WHAT YOU WILL DO.
Return the lines of the material below exactly, beginning with the line that has "none -> purple 1x1 brick [223,58,265,114]" in it and finishing with the line that has "purple 1x2 brick [224,37,305,112] -> none" in it. Leave all pictures aside.

___ PROVIDED INFORMATION ___

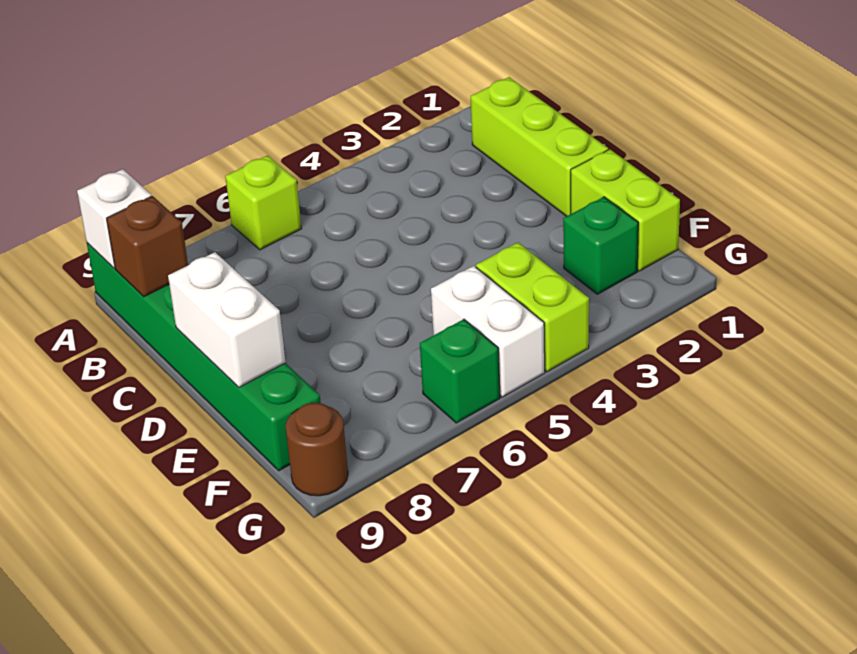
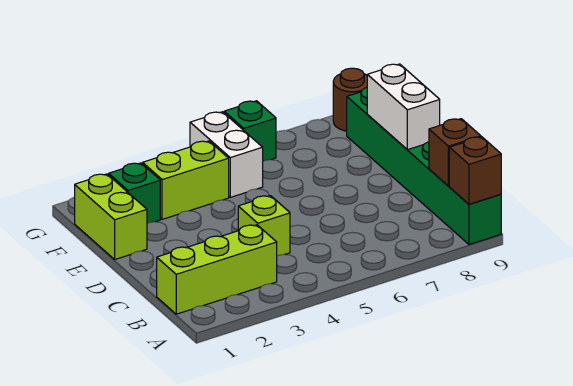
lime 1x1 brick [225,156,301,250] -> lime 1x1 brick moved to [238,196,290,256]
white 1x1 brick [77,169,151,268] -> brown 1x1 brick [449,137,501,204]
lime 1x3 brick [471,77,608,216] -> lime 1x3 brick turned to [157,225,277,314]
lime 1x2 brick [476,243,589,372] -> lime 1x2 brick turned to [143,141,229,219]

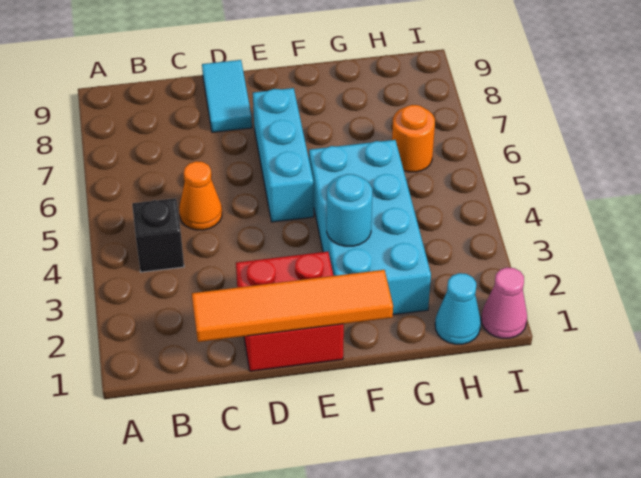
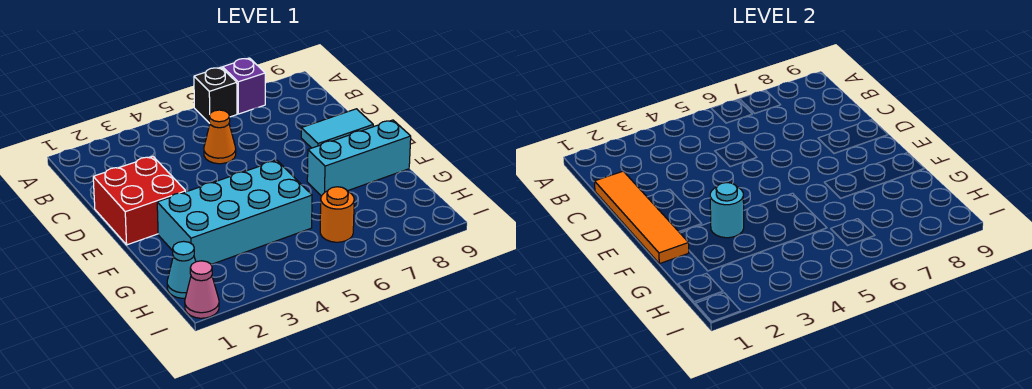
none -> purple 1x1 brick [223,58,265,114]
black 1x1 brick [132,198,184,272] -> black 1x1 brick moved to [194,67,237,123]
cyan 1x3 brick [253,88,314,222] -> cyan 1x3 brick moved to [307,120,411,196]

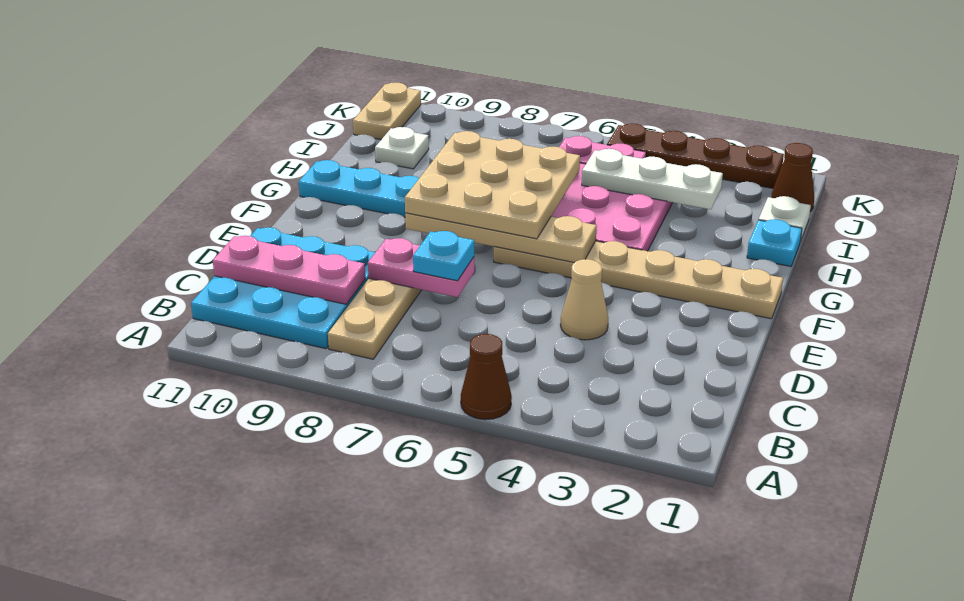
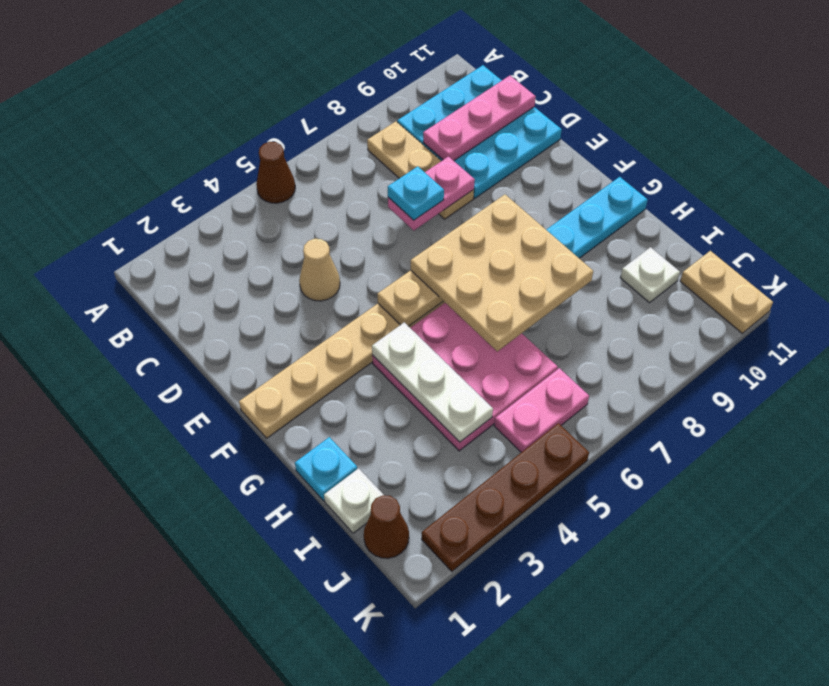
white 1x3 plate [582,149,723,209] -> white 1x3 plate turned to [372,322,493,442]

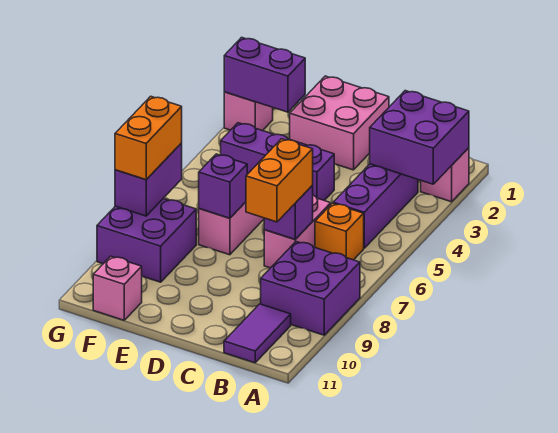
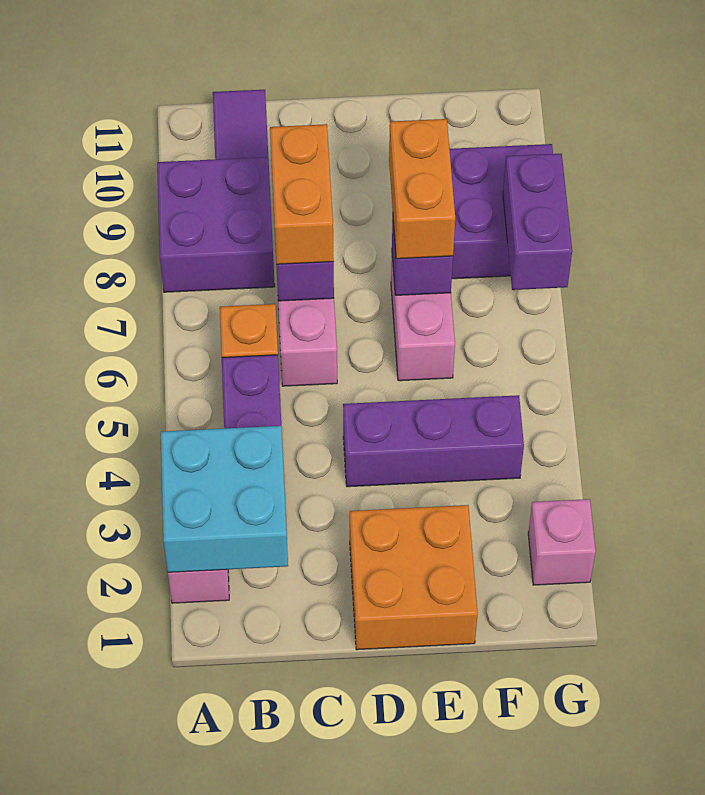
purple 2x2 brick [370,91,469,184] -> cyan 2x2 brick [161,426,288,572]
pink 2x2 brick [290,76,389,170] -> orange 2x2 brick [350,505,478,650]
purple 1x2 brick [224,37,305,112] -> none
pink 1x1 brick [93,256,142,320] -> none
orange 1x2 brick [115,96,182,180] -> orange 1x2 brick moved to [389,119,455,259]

___

COMPLETED EXERCISE.
none -> purple 1x1 brick [223,58,265,114]
black 1x1 brick [132,198,184,272] -> black 1x1 brick moved to [194,67,237,123]
cyan 1x3 brick [253,88,314,222] -> cyan 1x3 brick moved to [307,120,411,196]

white 1x3 plate [582,149,723,209] -> white 1x3 plate turned to [372,322,493,442]

purple 2x2 brick [370,91,469,184] -> cyan 2x2 brick [161,426,288,572]
pink 2x2 brick [290,76,389,170] -> orange 2x2 brick [350,505,478,650]
purple 1x2 brick [224,37,305,112] -> none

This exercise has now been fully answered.